— AIM OF THE TASK —
Because only the text is wanted, repeat the records below exactly and omit the pictures.

+++

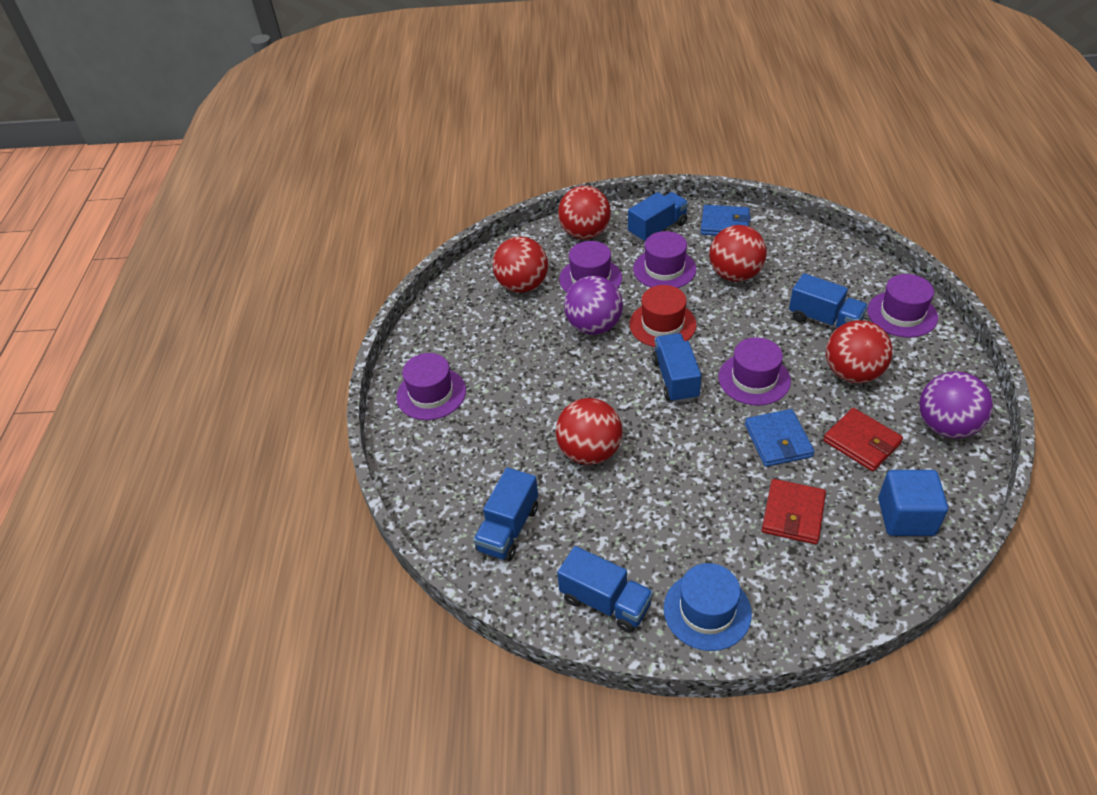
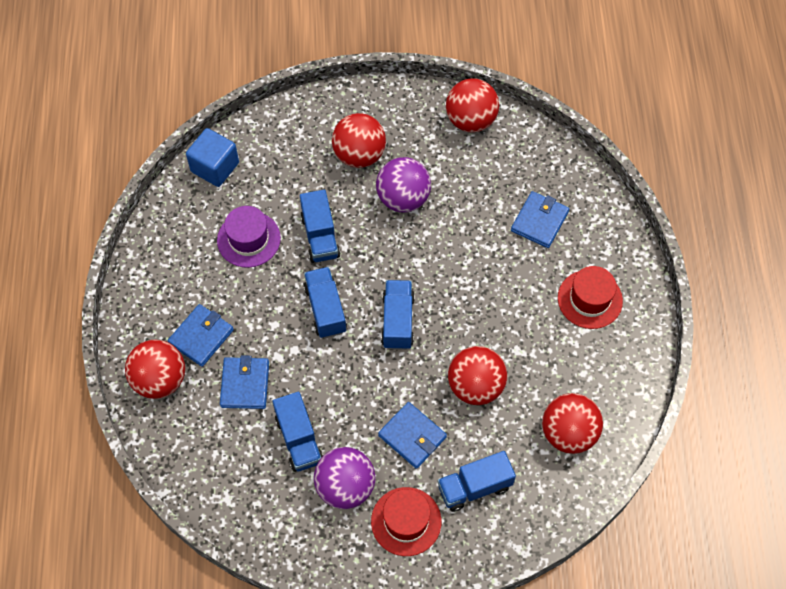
blue hat: 1 -> 0
blue wallet: 2 -> 4
purple hat: 5 -> 1
red hat: 1 -> 2
red wallet: 2 -> 0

+++

— EXERCISE RESPONSE —
blue hat: 1 -> 0
blue wallet: 2 -> 4
purple hat: 5 -> 1
red hat: 1 -> 2
red wallet: 2 -> 0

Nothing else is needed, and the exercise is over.